• TASK GOAL:
Scan the material below for the string "white", and copy every line where it shows up.

___ MATERIAL SHOWN

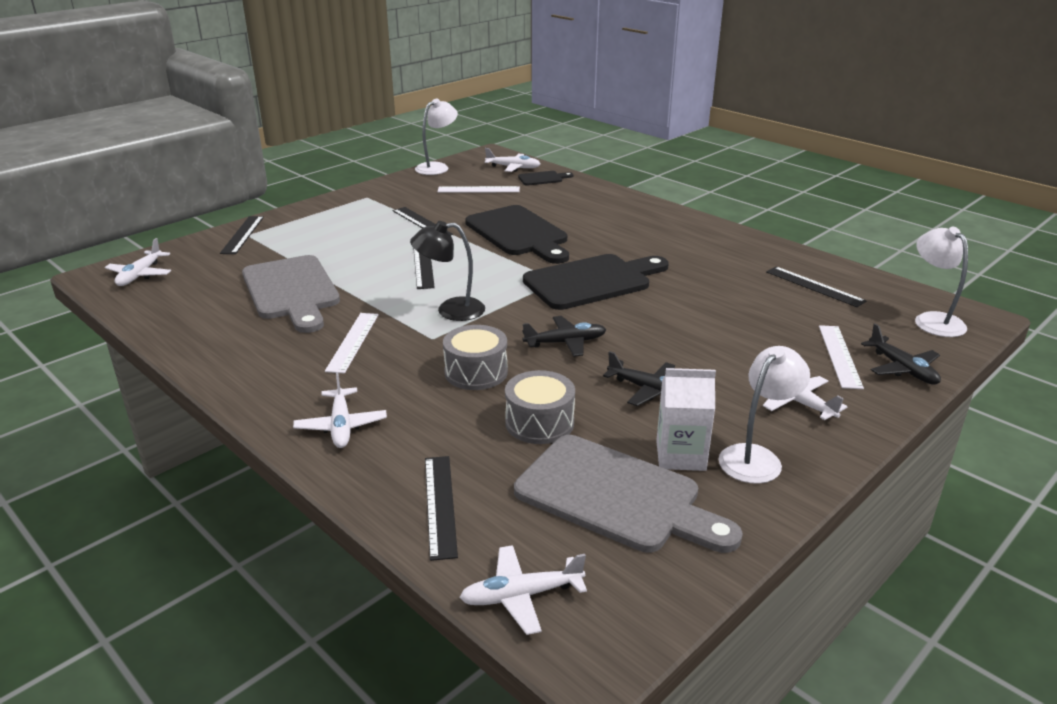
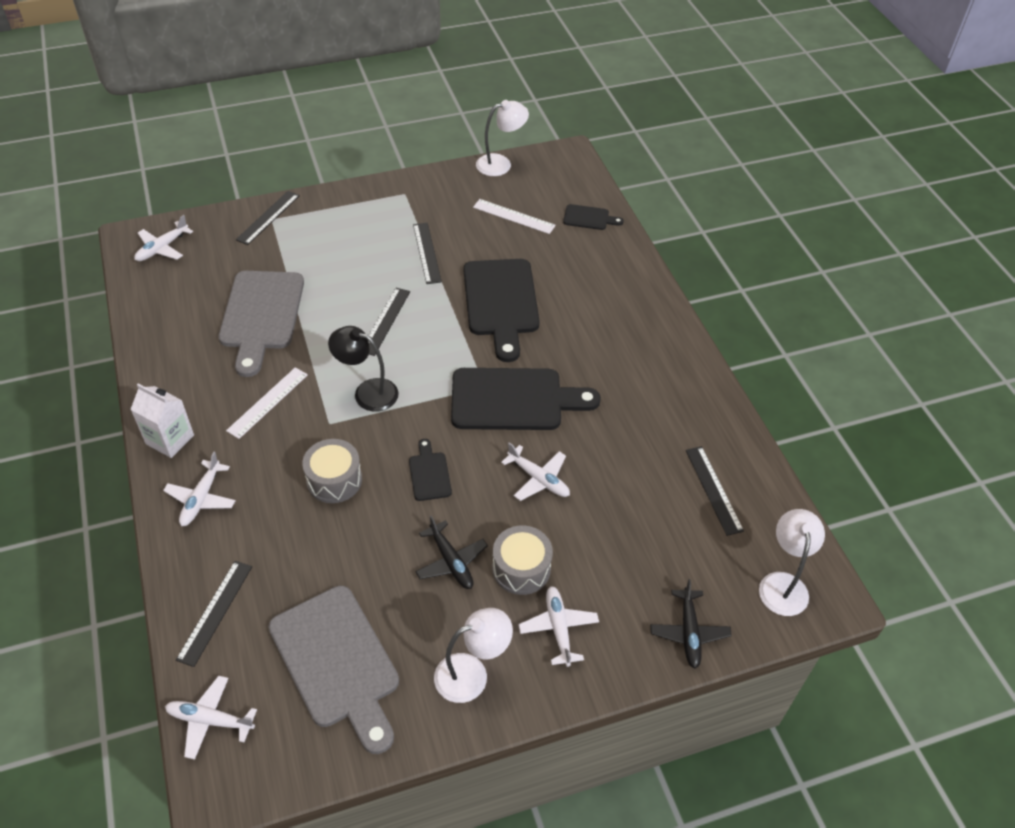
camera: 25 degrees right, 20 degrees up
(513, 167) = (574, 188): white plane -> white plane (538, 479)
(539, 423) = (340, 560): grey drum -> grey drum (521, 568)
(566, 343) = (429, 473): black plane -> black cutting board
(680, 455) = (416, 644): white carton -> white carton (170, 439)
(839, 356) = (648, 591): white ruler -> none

______

• RESULT OF THIS TASK:
(513, 167) = (574, 188): white plane -> white plane (538, 479)
(680, 455) = (416, 644): white carton -> white carton (170, 439)
(839, 356) = (648, 591): white ruler -> none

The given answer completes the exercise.